BEGIN

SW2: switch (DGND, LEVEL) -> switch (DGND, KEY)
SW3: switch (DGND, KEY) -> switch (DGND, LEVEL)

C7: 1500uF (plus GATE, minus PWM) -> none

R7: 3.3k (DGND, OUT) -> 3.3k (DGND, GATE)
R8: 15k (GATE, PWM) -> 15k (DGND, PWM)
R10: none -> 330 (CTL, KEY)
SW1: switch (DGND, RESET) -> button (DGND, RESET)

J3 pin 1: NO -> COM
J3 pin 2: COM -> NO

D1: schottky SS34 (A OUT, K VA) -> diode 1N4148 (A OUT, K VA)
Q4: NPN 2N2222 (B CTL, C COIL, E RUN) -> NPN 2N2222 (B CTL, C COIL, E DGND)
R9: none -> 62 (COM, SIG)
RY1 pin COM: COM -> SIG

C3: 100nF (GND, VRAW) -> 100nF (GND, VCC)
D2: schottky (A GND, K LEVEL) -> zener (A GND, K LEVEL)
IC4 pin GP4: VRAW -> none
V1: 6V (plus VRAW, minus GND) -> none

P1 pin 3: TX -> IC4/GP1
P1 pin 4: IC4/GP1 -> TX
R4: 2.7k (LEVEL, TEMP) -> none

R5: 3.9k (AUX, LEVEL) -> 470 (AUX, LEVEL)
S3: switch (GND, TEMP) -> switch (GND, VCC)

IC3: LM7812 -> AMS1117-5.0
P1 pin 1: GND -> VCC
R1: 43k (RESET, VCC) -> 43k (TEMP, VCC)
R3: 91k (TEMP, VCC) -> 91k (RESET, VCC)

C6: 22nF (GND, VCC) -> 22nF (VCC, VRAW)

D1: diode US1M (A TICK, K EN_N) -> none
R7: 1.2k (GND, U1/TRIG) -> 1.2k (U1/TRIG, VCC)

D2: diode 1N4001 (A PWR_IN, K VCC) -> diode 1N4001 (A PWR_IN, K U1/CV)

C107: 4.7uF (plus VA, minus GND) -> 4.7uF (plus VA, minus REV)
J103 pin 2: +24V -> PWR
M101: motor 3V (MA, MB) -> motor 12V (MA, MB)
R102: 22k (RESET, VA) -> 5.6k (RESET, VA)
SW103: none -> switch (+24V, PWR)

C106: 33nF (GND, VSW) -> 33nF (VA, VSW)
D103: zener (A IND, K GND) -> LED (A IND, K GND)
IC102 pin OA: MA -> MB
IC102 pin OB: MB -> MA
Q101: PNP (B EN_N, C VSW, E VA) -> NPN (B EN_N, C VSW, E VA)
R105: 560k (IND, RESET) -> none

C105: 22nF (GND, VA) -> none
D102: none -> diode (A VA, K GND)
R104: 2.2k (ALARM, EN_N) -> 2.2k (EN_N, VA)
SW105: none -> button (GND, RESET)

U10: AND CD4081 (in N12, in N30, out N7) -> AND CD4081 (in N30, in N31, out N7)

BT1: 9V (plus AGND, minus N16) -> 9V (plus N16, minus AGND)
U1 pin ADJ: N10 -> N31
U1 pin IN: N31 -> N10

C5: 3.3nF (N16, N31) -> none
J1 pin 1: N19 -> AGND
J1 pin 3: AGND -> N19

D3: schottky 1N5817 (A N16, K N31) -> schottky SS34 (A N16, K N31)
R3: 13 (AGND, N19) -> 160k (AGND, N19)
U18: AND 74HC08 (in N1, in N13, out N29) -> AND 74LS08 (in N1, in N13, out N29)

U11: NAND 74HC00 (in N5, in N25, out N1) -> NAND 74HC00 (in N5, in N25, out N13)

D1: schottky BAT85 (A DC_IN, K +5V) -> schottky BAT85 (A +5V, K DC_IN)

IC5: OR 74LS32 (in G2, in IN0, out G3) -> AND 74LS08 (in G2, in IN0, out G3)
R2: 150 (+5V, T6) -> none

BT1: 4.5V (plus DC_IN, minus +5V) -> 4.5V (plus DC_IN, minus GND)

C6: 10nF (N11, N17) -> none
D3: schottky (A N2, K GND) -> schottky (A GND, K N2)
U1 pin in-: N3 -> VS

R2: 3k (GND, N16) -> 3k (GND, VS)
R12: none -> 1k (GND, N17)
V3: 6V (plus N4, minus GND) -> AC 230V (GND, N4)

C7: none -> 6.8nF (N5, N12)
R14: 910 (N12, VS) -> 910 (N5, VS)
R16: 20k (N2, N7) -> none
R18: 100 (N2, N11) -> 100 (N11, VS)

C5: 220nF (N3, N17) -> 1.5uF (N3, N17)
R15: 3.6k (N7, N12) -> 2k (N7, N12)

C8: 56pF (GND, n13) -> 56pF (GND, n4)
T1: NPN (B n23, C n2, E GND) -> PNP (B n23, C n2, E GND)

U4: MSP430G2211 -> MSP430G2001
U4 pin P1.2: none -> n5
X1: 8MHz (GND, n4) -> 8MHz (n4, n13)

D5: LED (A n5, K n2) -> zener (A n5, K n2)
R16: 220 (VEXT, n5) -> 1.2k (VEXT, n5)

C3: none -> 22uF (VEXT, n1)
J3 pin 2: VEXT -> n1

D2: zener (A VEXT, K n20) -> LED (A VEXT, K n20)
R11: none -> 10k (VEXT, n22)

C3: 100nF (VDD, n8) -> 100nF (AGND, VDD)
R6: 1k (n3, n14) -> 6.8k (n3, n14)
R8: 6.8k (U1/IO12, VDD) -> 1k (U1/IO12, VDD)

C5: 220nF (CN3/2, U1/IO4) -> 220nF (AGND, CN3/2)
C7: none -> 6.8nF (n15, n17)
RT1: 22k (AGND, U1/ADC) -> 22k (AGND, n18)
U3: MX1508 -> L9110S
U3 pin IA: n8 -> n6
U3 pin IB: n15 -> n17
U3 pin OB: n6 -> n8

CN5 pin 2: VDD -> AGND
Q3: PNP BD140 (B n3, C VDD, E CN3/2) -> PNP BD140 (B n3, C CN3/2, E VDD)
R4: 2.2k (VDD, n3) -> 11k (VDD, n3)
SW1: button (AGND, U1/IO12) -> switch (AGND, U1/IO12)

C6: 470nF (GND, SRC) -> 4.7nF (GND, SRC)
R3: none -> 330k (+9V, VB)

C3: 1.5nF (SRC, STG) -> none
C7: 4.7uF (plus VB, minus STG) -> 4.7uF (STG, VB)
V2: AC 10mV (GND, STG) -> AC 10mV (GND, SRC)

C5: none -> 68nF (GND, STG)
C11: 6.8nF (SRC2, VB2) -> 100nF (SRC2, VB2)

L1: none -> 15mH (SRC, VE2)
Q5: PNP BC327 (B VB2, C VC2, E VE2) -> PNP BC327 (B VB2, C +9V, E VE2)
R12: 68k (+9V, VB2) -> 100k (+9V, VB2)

END

__Directions for this task__: When a line in the records above contains the word "button", copy it.

__Your solution__:
SW1: switch (DGND, RESET) -> button (DGND, RESET)
SW105: none -> button (GND, RESET)
SW1: button (AGND, U1/IO12) -> switch (AGND, U1/IO12)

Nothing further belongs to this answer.